- What to do -
Return every line of the items below word for word, but leave out the pictures.

- Stored data -
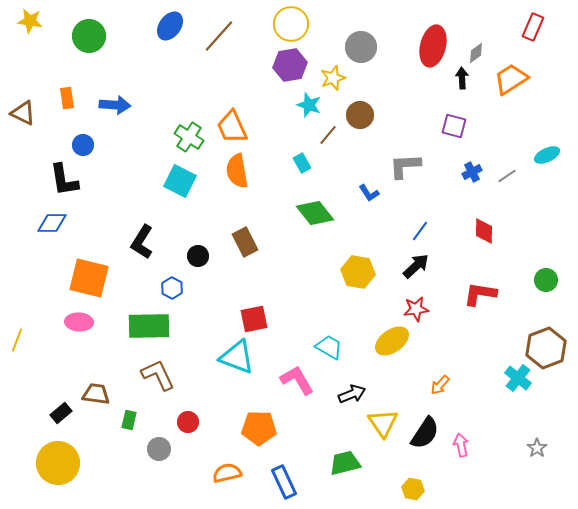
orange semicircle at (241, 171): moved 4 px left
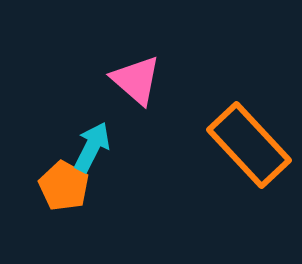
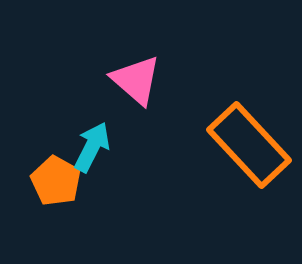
orange pentagon: moved 8 px left, 5 px up
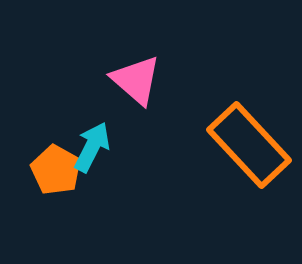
orange pentagon: moved 11 px up
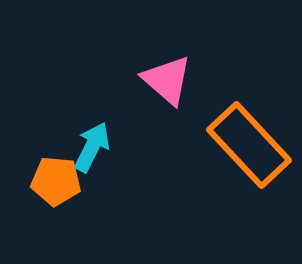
pink triangle: moved 31 px right
orange pentagon: moved 11 px down; rotated 24 degrees counterclockwise
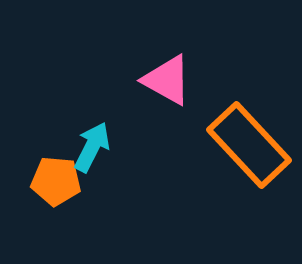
pink triangle: rotated 12 degrees counterclockwise
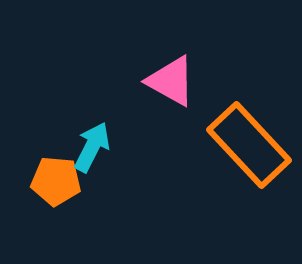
pink triangle: moved 4 px right, 1 px down
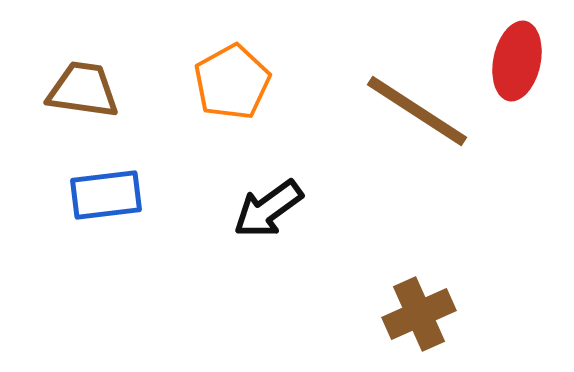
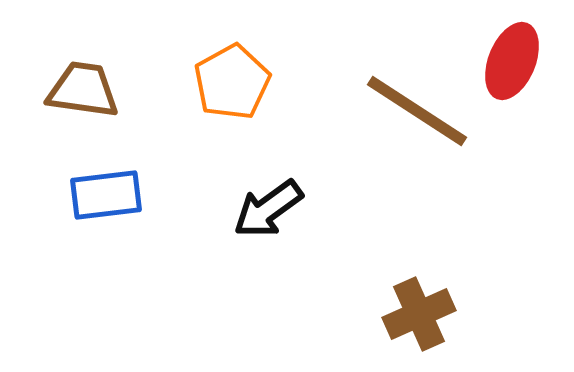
red ellipse: moved 5 px left; rotated 10 degrees clockwise
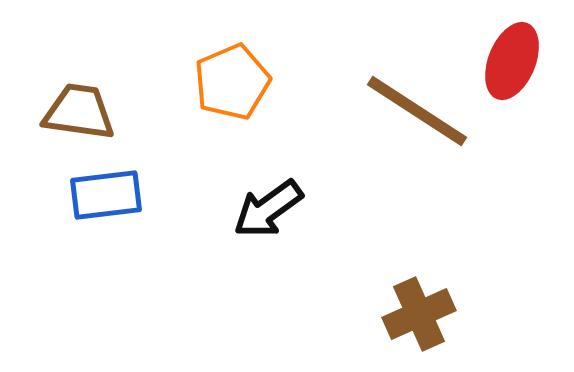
orange pentagon: rotated 6 degrees clockwise
brown trapezoid: moved 4 px left, 22 px down
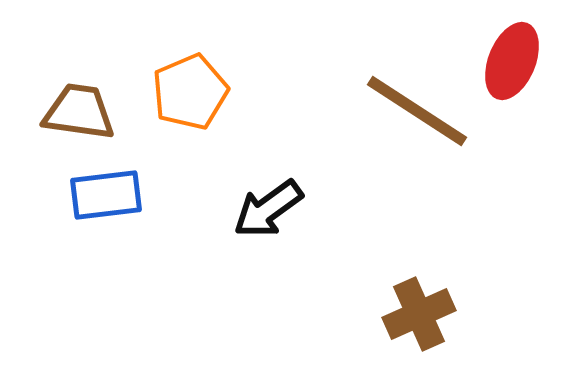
orange pentagon: moved 42 px left, 10 px down
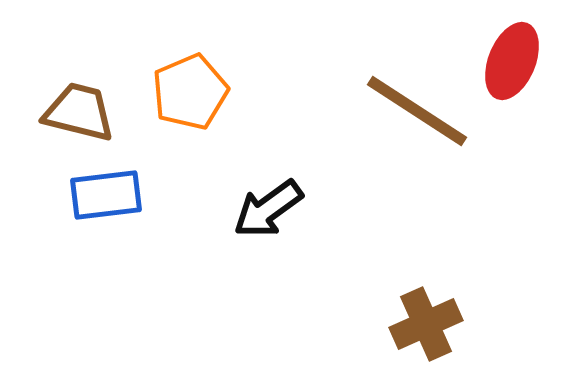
brown trapezoid: rotated 6 degrees clockwise
brown cross: moved 7 px right, 10 px down
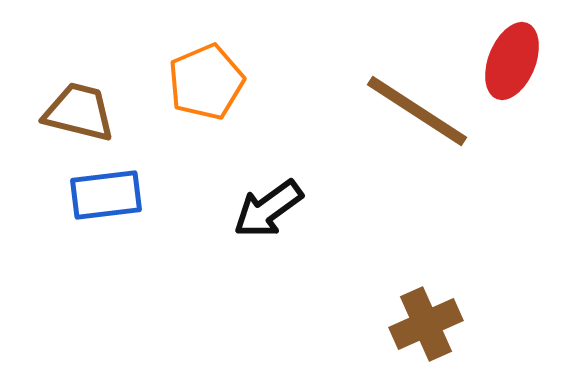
orange pentagon: moved 16 px right, 10 px up
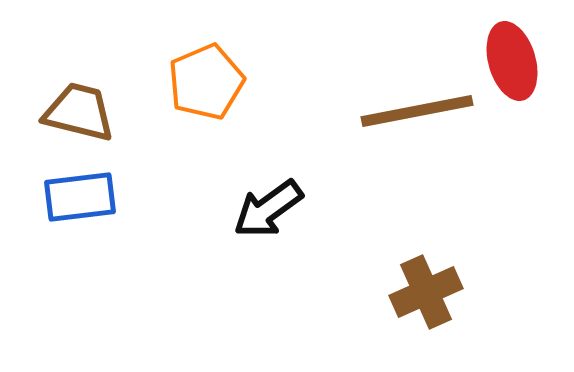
red ellipse: rotated 38 degrees counterclockwise
brown line: rotated 44 degrees counterclockwise
blue rectangle: moved 26 px left, 2 px down
brown cross: moved 32 px up
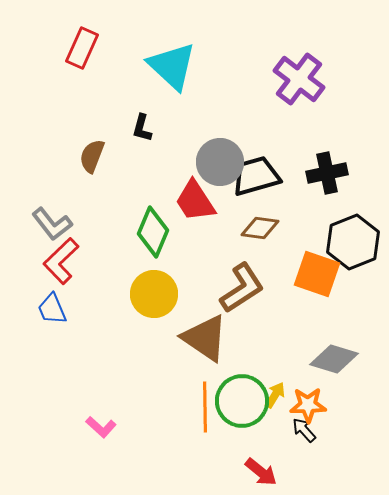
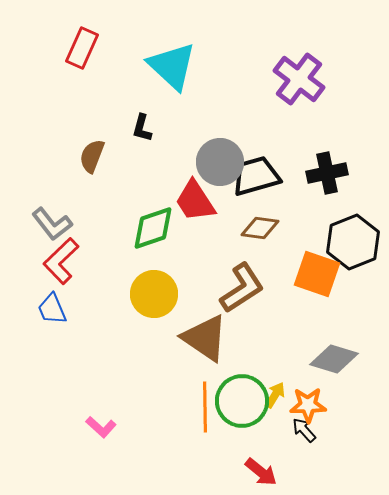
green diamond: moved 4 px up; rotated 48 degrees clockwise
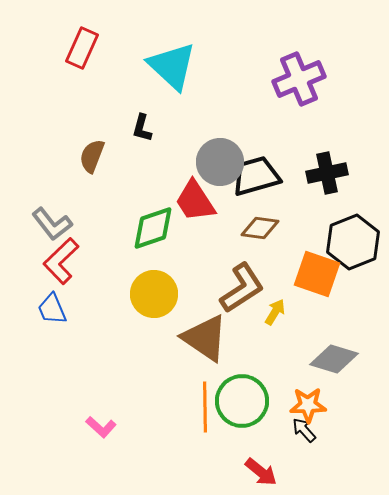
purple cross: rotated 30 degrees clockwise
yellow arrow: moved 83 px up
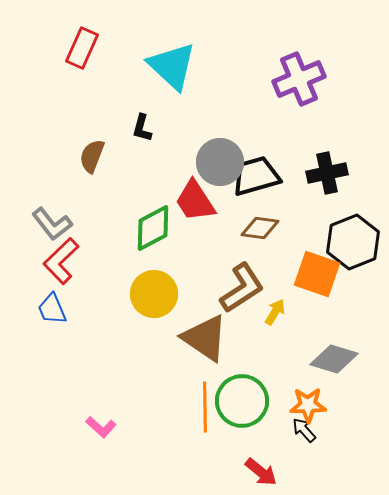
green diamond: rotated 9 degrees counterclockwise
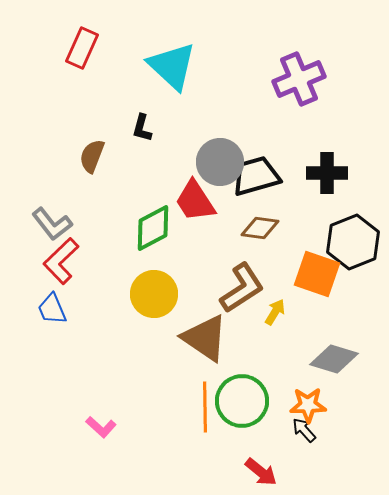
black cross: rotated 12 degrees clockwise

- Expected answer -
orange semicircle at (241, 171): moved 4 px left
orange pentagon: moved 8 px left, 5 px up
orange pentagon: moved 11 px up
pink triangle: moved 31 px right
orange pentagon: moved 11 px down; rotated 24 degrees counterclockwise
pink triangle: rotated 12 degrees counterclockwise
pink triangle: moved 4 px right, 1 px down
red ellipse: moved 5 px left; rotated 10 degrees clockwise
orange pentagon: rotated 6 degrees clockwise
brown trapezoid: moved 4 px left, 22 px down
orange pentagon: moved 42 px left, 10 px down
brown trapezoid: rotated 6 degrees clockwise
brown cross: moved 7 px right, 10 px down
orange pentagon: moved 16 px right, 10 px up
red ellipse: rotated 38 degrees counterclockwise
brown line: rotated 44 degrees counterclockwise
blue rectangle: moved 26 px left, 2 px down
brown cross: moved 32 px up
green diamond: moved 4 px up; rotated 48 degrees clockwise
purple cross: rotated 30 degrees clockwise
yellow arrow: moved 83 px up
green diamond: rotated 9 degrees counterclockwise
black cross: rotated 12 degrees clockwise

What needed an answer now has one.